Given the listing below, output exactly the line containing "blue traffic cone: 5 -> 9" and every line after it through the end.

Material provided —
○ ○ ○ ○

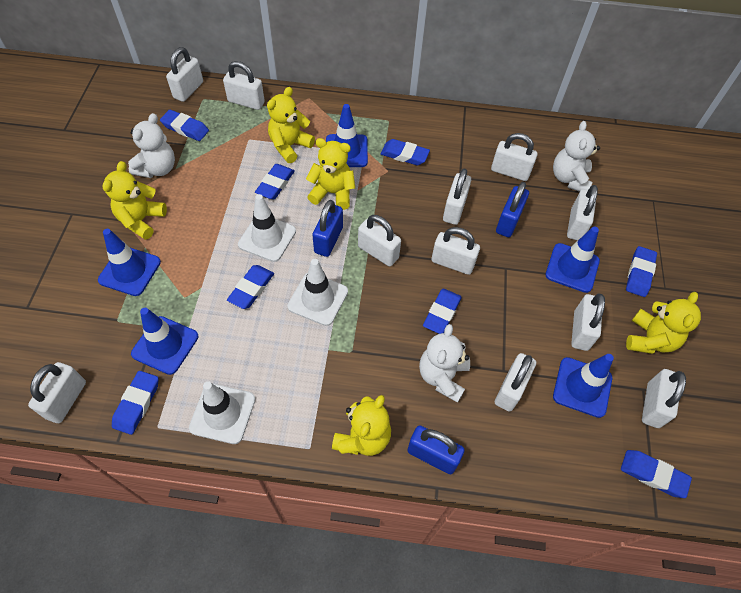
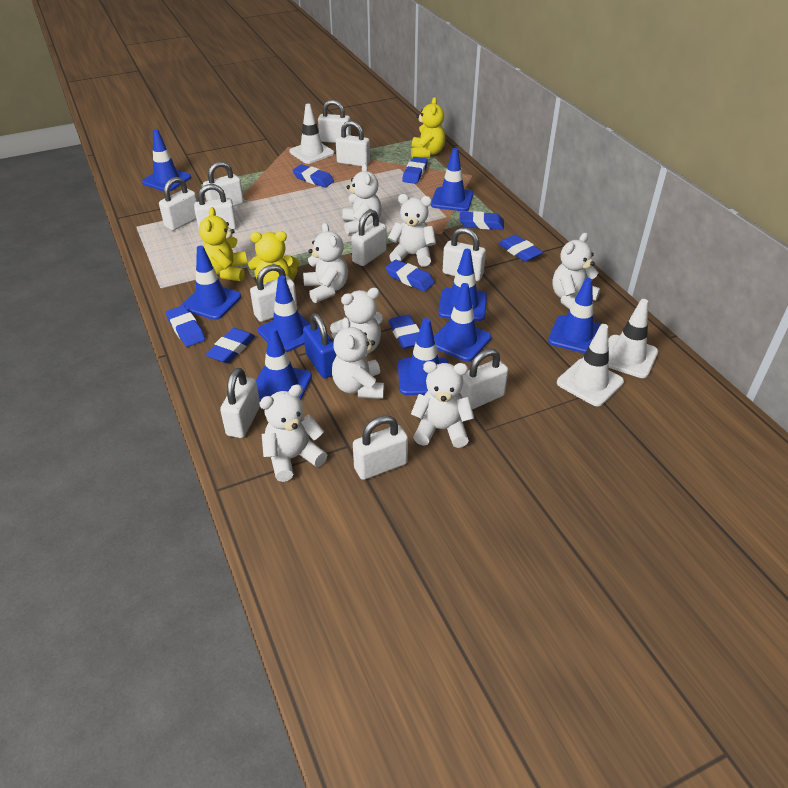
blue padlock: 3 -> 1
blue traffic cone: 5 -> 9
white teddy bear: 3 -> 8
yellow teddy bear: 5 -> 3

○ ○ ○ ○

Task solution —
blue traffic cone: 5 -> 9
white teddy bear: 3 -> 8
yellow teddy bear: 5 -> 3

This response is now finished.